*Assignment*: Below are some records. Return exactly the lines from the one with "C2: 6.8nF (0V, NET12) -> 22nF (0V, NET12)" to the one with "V1: AC 230V (0V, NET5) -> AC 2V (0V, NET5)", and nothing else.

*Input*:
__________
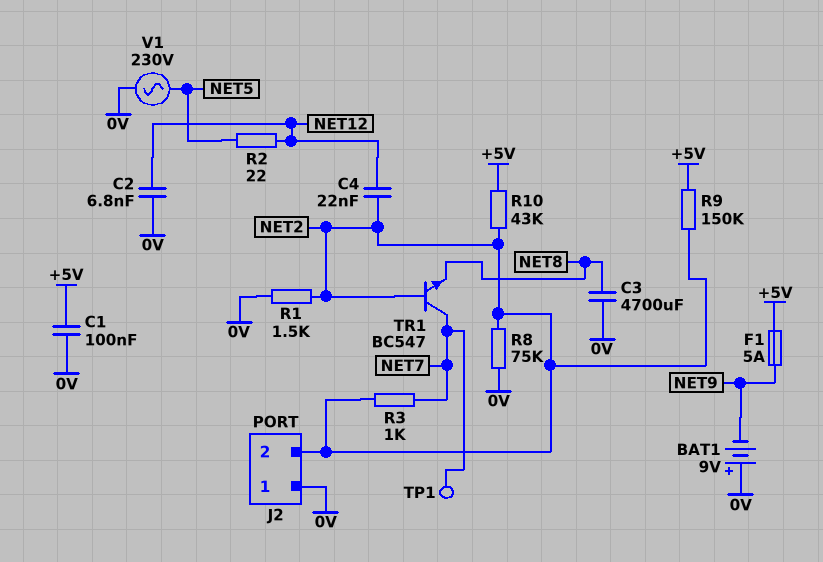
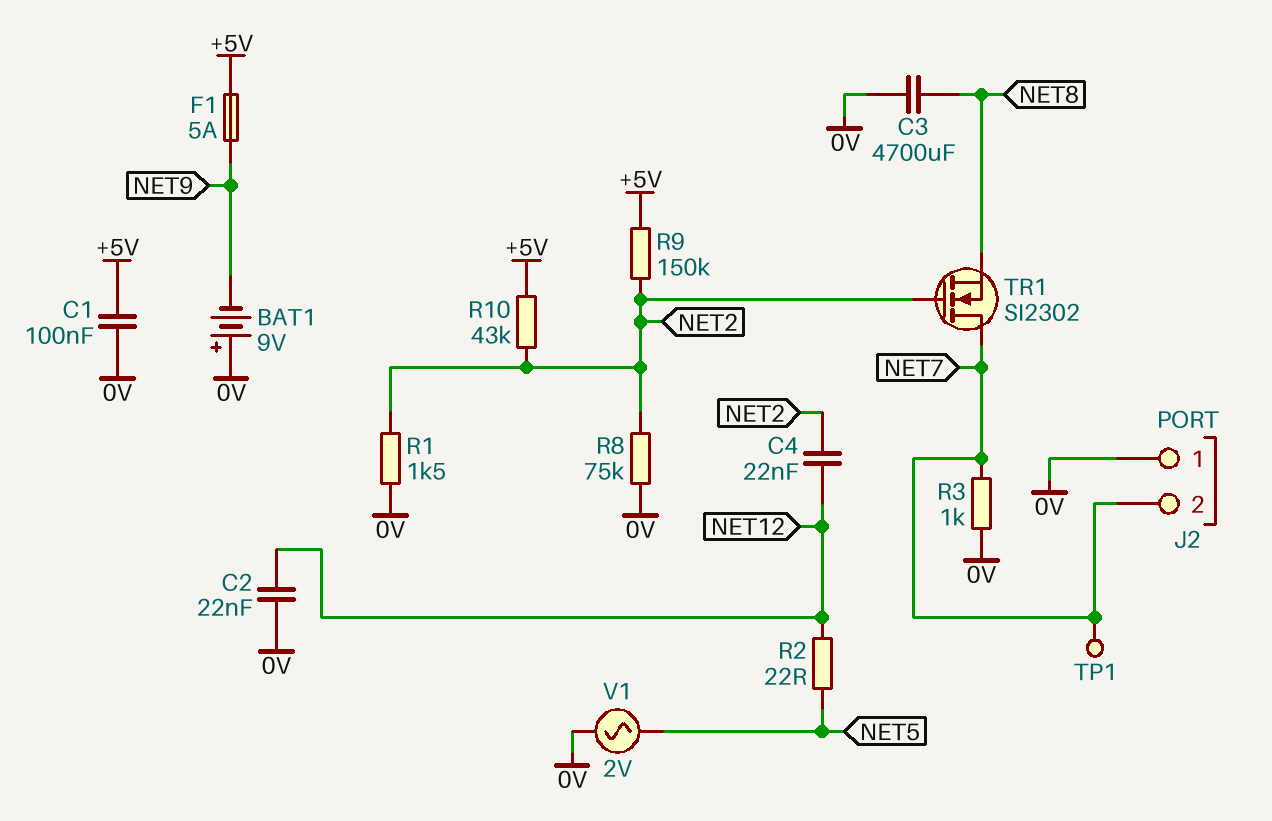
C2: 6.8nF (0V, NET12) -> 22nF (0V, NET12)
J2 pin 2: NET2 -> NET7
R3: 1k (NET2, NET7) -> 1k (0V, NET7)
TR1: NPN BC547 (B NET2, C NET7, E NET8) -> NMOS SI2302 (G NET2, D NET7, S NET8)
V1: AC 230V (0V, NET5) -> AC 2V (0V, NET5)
__________
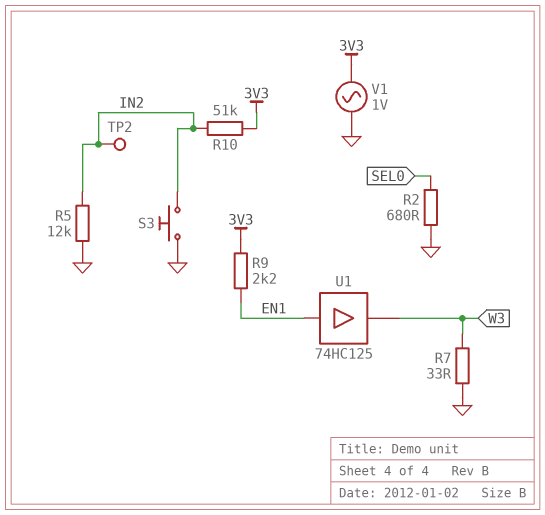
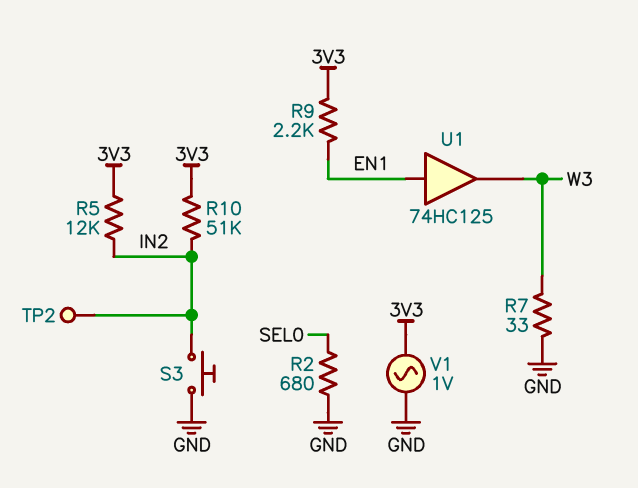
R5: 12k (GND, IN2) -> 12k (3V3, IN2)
__________
*Worked solution*:
C2: 6.8nF (0V, NET12) -> 22nF (0V, NET12)
J2 pin 2: NET2 -> NET7
R3: 1k (NET2, NET7) -> 1k (0V, NET7)
TR1: NPN BC547 (B NET2, C NET7, E NET8) -> NMOS SI2302 (G NET2, D NET7, S NET8)
V1: AC 230V (0V, NET5) -> AC 2V (0V, NET5)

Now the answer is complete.